_Task to complete_. Read the lines below. Copy out any that hold the string "cheese".

_Provided data_.

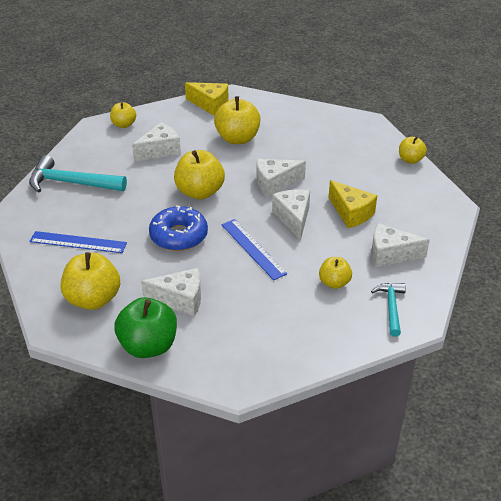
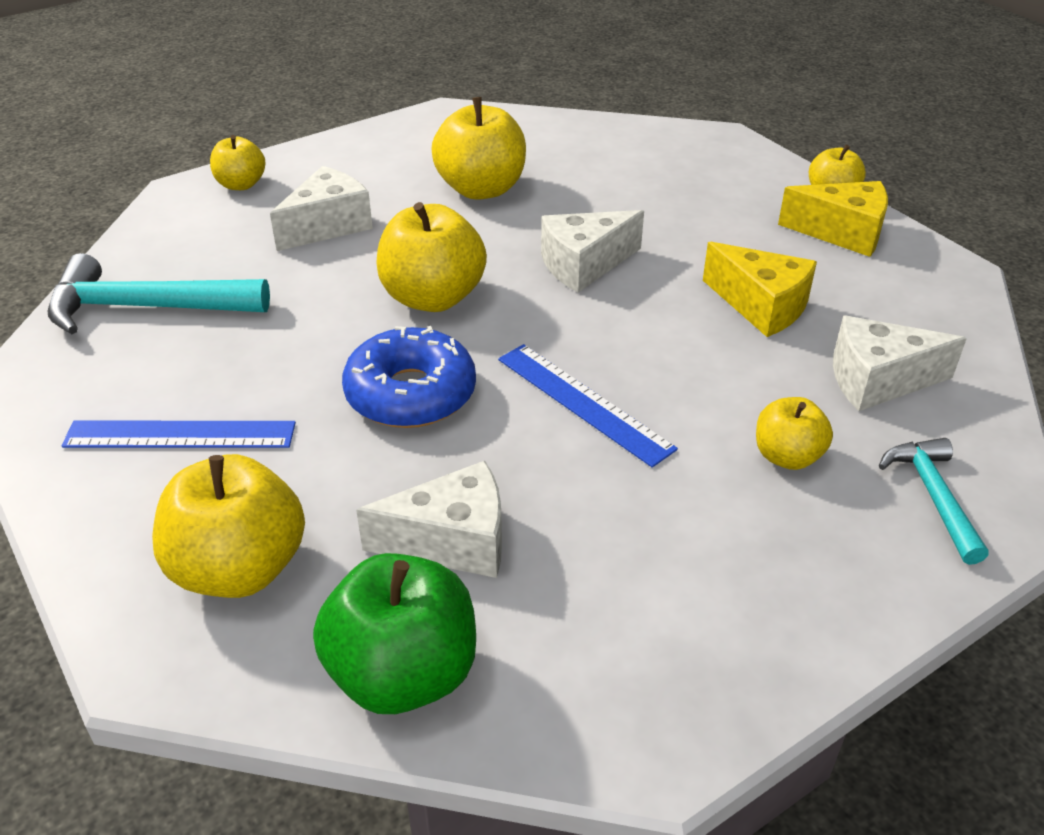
camera: 10 degrees left, 0 degrees up
yellow cheese [185,82,229,116] -> yellow cheese moved to [778,181,888,257]
white cheese [272,189,310,240] -> none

_Exercise answer_.
yellow cheese [185,82,229,116] -> yellow cheese moved to [778,181,888,257]
white cheese [272,189,310,240] -> none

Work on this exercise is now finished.